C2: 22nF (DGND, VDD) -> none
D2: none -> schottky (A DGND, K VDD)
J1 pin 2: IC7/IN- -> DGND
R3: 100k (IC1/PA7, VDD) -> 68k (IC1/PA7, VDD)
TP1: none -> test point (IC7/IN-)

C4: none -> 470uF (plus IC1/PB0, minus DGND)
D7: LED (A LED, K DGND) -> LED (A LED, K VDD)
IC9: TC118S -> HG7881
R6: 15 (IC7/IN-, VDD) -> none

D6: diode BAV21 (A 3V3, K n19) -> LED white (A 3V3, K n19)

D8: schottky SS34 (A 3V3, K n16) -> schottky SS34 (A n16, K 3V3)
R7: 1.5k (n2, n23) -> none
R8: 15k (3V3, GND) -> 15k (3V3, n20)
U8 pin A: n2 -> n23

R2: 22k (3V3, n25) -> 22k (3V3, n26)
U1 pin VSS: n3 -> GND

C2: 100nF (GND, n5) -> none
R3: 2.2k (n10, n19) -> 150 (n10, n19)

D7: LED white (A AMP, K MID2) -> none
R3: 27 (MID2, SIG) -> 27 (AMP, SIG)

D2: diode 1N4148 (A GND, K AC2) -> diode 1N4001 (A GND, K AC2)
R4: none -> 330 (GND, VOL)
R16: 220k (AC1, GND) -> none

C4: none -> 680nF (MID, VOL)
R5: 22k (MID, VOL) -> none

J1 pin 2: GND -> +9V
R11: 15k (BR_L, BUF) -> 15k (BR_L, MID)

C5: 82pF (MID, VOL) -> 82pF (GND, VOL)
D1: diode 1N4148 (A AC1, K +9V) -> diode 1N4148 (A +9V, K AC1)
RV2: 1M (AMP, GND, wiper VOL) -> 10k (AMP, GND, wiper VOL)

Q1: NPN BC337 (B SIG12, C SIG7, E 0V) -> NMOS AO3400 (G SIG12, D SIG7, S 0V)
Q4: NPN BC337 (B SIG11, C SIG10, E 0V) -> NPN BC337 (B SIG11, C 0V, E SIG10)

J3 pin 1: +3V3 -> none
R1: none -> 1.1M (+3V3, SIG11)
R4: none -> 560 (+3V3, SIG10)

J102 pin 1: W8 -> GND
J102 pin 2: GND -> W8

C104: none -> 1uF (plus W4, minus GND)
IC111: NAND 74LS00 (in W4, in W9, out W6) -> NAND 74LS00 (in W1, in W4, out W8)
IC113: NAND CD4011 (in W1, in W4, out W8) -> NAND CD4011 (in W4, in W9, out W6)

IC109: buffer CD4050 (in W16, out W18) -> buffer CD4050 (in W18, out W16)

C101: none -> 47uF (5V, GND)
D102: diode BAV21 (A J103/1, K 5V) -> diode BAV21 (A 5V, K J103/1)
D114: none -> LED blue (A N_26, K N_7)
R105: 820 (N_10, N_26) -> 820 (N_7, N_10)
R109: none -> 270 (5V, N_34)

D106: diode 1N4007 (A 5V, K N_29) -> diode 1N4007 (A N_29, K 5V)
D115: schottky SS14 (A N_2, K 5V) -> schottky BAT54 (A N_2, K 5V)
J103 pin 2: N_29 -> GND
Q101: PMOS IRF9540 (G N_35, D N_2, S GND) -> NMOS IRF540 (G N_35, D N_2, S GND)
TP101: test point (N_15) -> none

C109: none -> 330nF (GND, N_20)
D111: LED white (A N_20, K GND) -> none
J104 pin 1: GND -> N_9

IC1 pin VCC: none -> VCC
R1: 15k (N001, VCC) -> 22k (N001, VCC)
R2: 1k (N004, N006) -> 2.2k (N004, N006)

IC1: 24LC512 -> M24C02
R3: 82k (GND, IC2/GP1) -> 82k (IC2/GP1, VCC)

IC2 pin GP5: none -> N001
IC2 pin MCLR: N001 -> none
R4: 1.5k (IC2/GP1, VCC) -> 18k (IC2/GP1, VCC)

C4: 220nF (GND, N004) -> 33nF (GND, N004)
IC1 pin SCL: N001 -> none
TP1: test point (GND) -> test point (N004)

——

• [Exercise requirements]
Could you retype every record above exactly as it appears?

• [Response to this exercise]
C2: 22nF (DGND, VDD) -> none
D2: none -> schottky (A DGND, K VDD)
J1 pin 2: IC7/IN- -> DGND
R3: 100k (IC1/PA7, VDD) -> 68k (IC1/PA7, VDD)
TP1: none -> test point (IC7/IN-)

C4: none -> 470uF (plus IC1/PB0, minus DGND)
D7: LED (A LED, K DGND) -> LED (A LED, K VDD)
IC9: TC118S -> HG7881
R6: 15 (IC7/IN-, VDD) -> none

D6: diode BAV21 (A 3V3, K n19) -> LED white (A 3V3, K n19)

D8: schottky SS34 (A 3V3, K n16) -> schottky SS34 (A n16, K 3V3)
R7: 1.5k (n2, n23) -> none
R8: 15k (3V3, GND) -> 15k (3V3, n20)
U8 pin A: n2 -> n23

R2: 22k (3V3, n25) -> 22k (3V3, n26)
U1 pin VSS: n3 -> GND

C2: 100nF (GND, n5) -> none
R3: 2.2k (n10, n19) -> 150 (n10, n19)

D7: LED white (A AMP, K MID2) -> none
R3: 27 (MID2, SIG) -> 27 (AMP, SIG)

D2: diode 1N4148 (A GND, K AC2) -> diode 1N4001 (A GND, K AC2)
R4: none -> 330 (GND, VOL)
R16: 220k (AC1, GND) -> none

C4: none -> 680nF (MID, VOL)
R5: 22k (MID, VOL) -> none

J1 pin 2: GND -> +9V
R11: 15k (BR_L, BUF) -> 15k (BR_L, MID)

C5: 82pF (MID, VOL) -> 82pF (GND, VOL)
D1: diode 1N4148 (A AC1, K +9V) -> diode 1N4148 (A +9V, K AC1)
RV2: 1M (AMP, GND, wiper VOL) -> 10k (AMP, GND, wiper VOL)

Q1: NPN BC337 (B SIG12, C SIG7, E 0V) -> NMOS AO3400 (G SIG12, D SIG7, S 0V)
Q4: NPN BC337 (B SIG11, C SIG10, E 0V) -> NPN BC337 (B SIG11, C 0V, E SIG10)

J3 pin 1: +3V3 -> none
R1: none -> 1.1M (+3V3, SIG11)
R4: none -> 560 (+3V3, SIG10)

J102 pin 1: W8 -> GND
J102 pin 2: GND -> W8

C104: none -> 1uF (plus W4, minus GND)
IC111: NAND 74LS00 (in W4, in W9, out W6) -> NAND 74LS00 (in W1, in W4, out W8)
IC113: NAND CD4011 (in W1, in W4, out W8) -> NAND CD4011 (in W4, in W9, out W6)

IC109: buffer CD4050 (in W16, out W18) -> buffer CD4050 (in W18, out W16)

C101: none -> 47uF (5V, GND)
D102: diode BAV21 (A J103/1, K 5V) -> diode BAV21 (A 5V, K J103/1)
D114: none -> LED blue (A N_26, K N_7)
R105: 820 (N_10, N_26) -> 820 (N_7, N_10)
R109: none -> 270 (5V, N_34)

D106: diode 1N4007 (A 5V, K N_29) -> diode 1N4007 (A N_29, K 5V)
D115: schottky SS14 (A N_2, K 5V) -> schottky BAT54 (A N_2, K 5V)
J103 pin 2: N_29 -> GND
Q101: PMOS IRF9540 (G N_35, D N_2, S GND) -> NMOS IRF540 (G N_35, D N_2, S GND)
TP101: test point (N_15) -> none

C109: none -> 330nF (GND, N_20)
D111: LED white (A N_20, K GND) -> none
J104 pin 1: GND -> N_9

IC1 pin VCC: none -> VCC
R1: 15k (N001, VCC) -> 22k (N001, VCC)
R2: 1k (N004, N006) -> 2.2k (N004, N006)

IC1: 24LC512 -> M24C02
R3: 82k (GND, IC2/GP1) -> 82k (IC2/GP1, VCC)

IC2 pin GP5: none -> N001
IC2 pin MCLR: N001 -> none
R4: 1.5k (IC2/GP1, VCC) -> 18k (IC2/GP1, VCC)

C4: 220nF (GND, N004) -> 33nF (GND, N004)
IC1 pin SCL: N001 -> none
TP1: test point (GND) -> test point (N004)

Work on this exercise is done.